- _AVAILABLE DATA_:
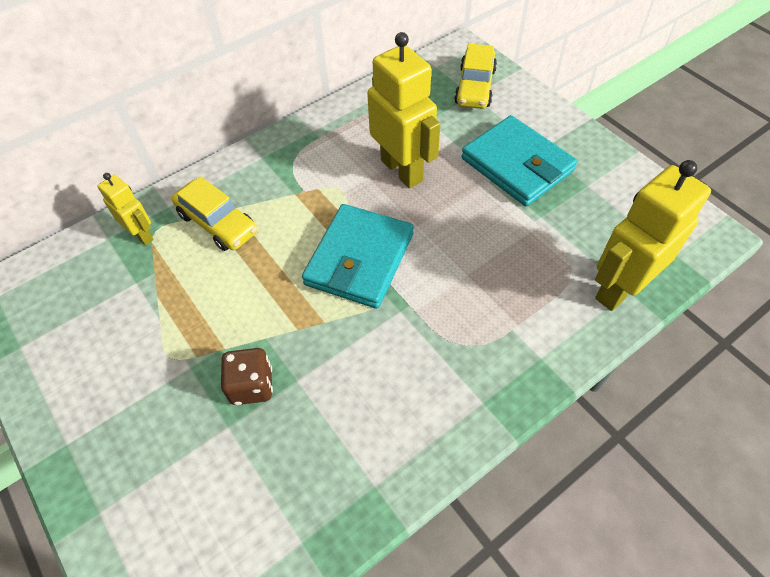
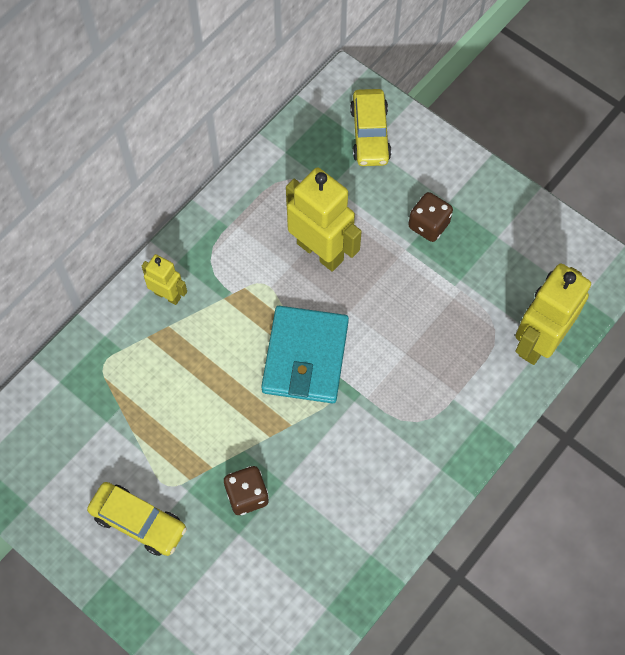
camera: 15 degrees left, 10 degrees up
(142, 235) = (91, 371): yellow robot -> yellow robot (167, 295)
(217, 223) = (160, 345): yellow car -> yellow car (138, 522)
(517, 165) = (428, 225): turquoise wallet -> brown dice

...

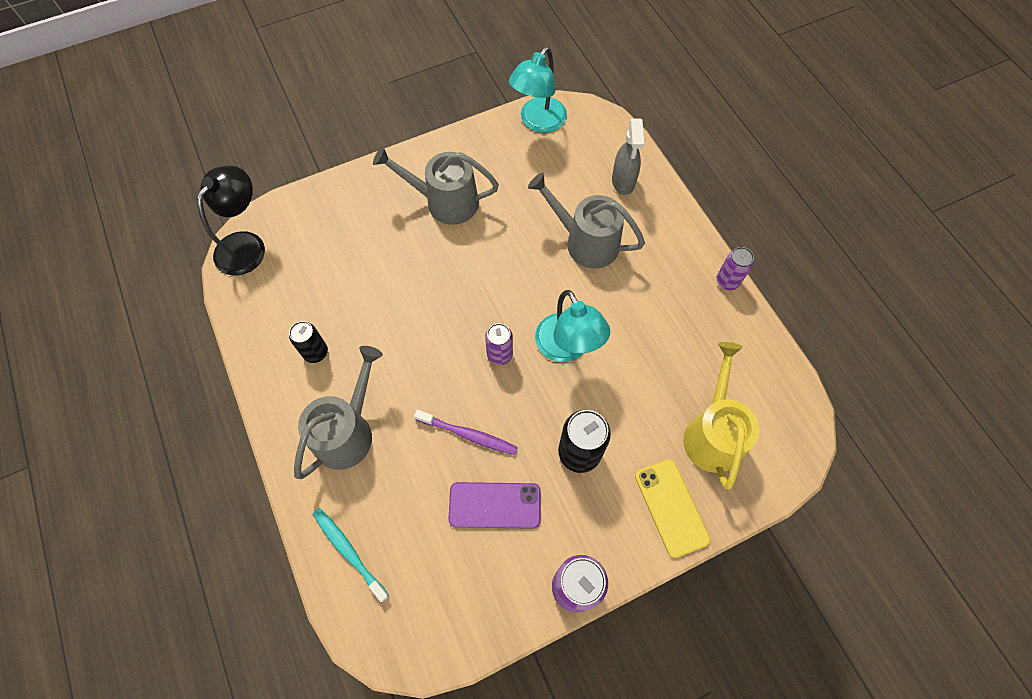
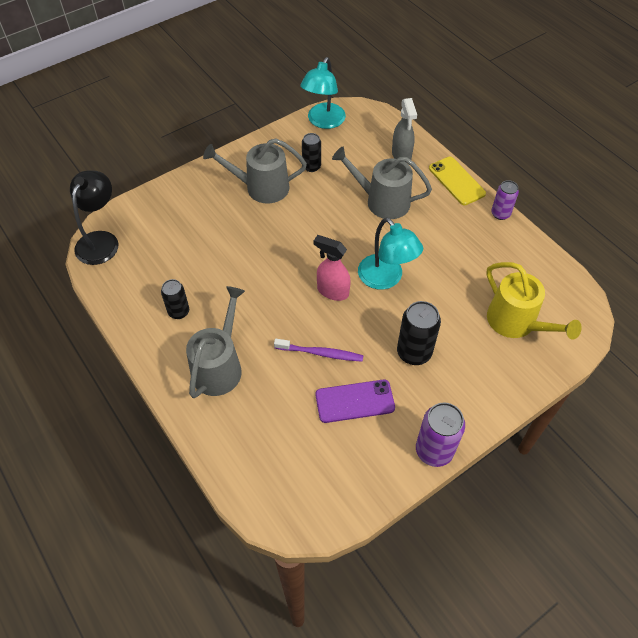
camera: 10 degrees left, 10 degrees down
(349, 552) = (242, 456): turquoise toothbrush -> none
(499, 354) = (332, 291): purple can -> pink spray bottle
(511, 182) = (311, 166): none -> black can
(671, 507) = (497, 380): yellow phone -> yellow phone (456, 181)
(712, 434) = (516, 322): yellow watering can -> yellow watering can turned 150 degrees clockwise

--

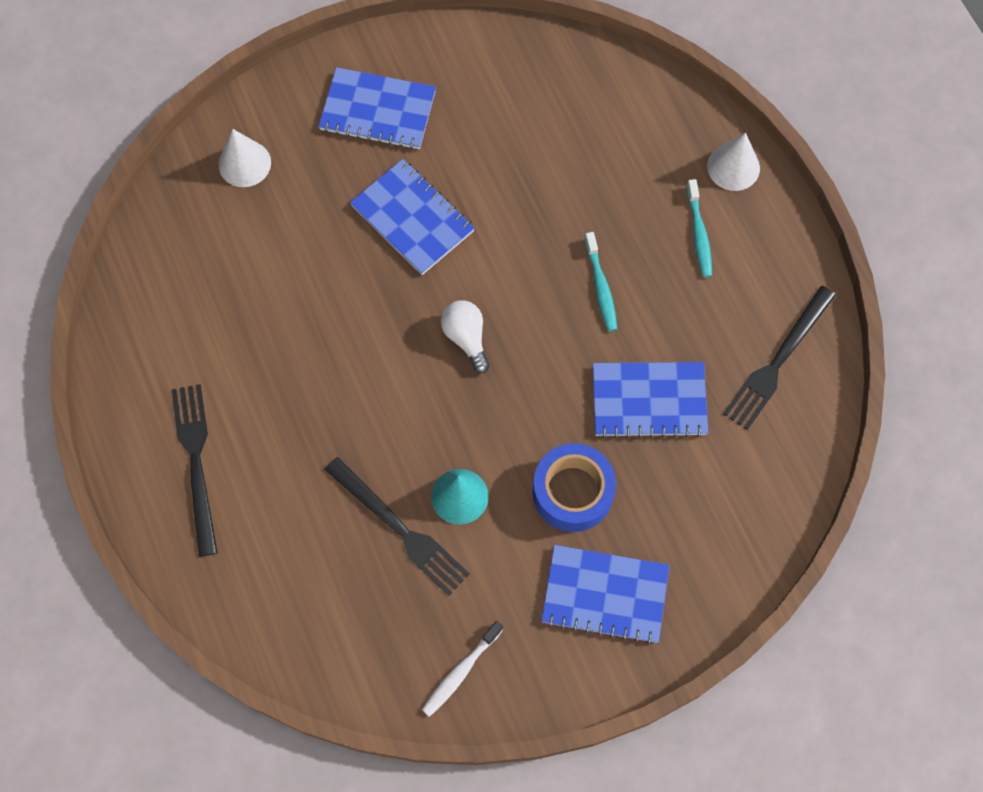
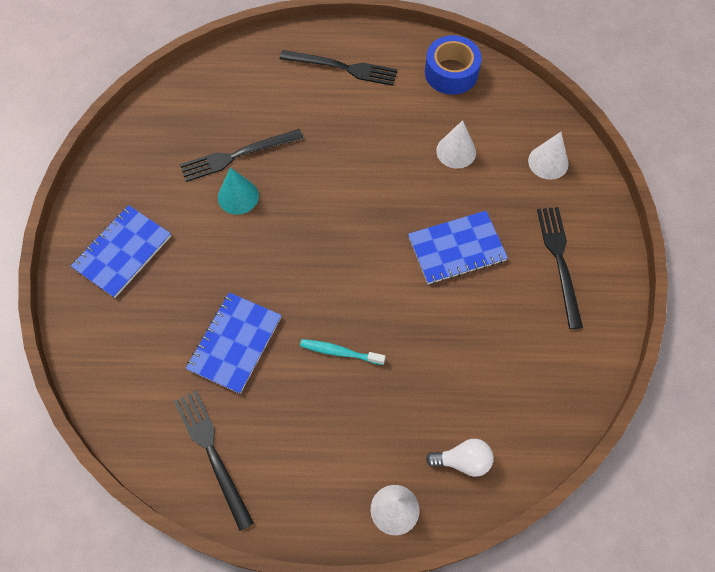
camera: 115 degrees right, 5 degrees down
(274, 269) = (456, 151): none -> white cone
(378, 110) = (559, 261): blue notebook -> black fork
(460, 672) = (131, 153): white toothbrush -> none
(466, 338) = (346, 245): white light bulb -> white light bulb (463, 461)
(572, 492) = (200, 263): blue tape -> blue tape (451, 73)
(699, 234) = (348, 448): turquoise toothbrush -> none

- _DESCRIPTION OF THE TASK_:
For the lines above, output exactly those from the line containing "camera: 15 degrees left, 10 degrees up" through the line containing "(517, 165) = (428, 225): turquoise", and skip the others.

- _SOLUTION BELOW_:
camera: 15 degrees left, 10 degrees up
(142, 235) = (91, 371): yellow robot -> yellow robot (167, 295)
(217, 223) = (160, 345): yellow car -> yellow car (138, 522)
(517, 165) = (428, 225): turquoise wallet -> brown dice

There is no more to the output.